Saved entries —

☆ ☆ ☆ ☆ ☆

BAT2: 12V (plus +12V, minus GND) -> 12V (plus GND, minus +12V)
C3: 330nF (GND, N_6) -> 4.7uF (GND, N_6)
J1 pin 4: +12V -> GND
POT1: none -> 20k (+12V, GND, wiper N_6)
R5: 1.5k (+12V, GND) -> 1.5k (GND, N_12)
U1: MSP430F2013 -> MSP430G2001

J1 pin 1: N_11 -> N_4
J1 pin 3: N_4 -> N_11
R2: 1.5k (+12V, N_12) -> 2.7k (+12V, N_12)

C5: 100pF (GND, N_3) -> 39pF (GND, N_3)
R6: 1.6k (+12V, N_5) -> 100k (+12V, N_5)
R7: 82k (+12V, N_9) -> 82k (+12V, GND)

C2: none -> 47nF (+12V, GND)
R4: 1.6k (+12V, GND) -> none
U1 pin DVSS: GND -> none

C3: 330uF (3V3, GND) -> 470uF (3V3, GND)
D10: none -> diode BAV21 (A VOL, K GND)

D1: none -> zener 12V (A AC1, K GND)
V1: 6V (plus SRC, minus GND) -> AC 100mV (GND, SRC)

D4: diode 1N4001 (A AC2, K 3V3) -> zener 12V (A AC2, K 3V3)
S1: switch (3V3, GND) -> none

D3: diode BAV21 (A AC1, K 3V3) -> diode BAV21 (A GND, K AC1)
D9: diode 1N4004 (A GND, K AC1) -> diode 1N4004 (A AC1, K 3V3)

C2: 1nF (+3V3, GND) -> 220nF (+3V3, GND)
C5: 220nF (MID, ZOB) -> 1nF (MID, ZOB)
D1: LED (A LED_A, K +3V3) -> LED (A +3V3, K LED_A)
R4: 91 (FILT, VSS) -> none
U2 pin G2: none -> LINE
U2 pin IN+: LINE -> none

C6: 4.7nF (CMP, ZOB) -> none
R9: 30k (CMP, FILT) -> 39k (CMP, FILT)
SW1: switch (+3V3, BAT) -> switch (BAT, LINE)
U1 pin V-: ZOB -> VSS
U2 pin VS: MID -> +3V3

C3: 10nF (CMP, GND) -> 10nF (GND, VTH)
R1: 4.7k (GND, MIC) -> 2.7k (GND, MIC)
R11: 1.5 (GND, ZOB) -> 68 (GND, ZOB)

☆ ☆ ☆ ☆ ☆

Instructions to follow — Restate, word for word and with nothing added, the lines from the beginning of the records above through the line that contains "U1: MSP430F2013 -> MSP430G2001".

Written reply —
BAT2: 12V (plus +12V, minus GND) -> 12V (plus GND, minus +12V)
C3: 330nF (GND, N_6) -> 4.7uF (GND, N_6)
J1 pin 4: +12V -> GND
POT1: none -> 20k (+12V, GND, wiper N_6)
R5: 1.5k (+12V, GND) -> 1.5k (GND, N_12)
U1: MSP430F2013 -> MSP430G2001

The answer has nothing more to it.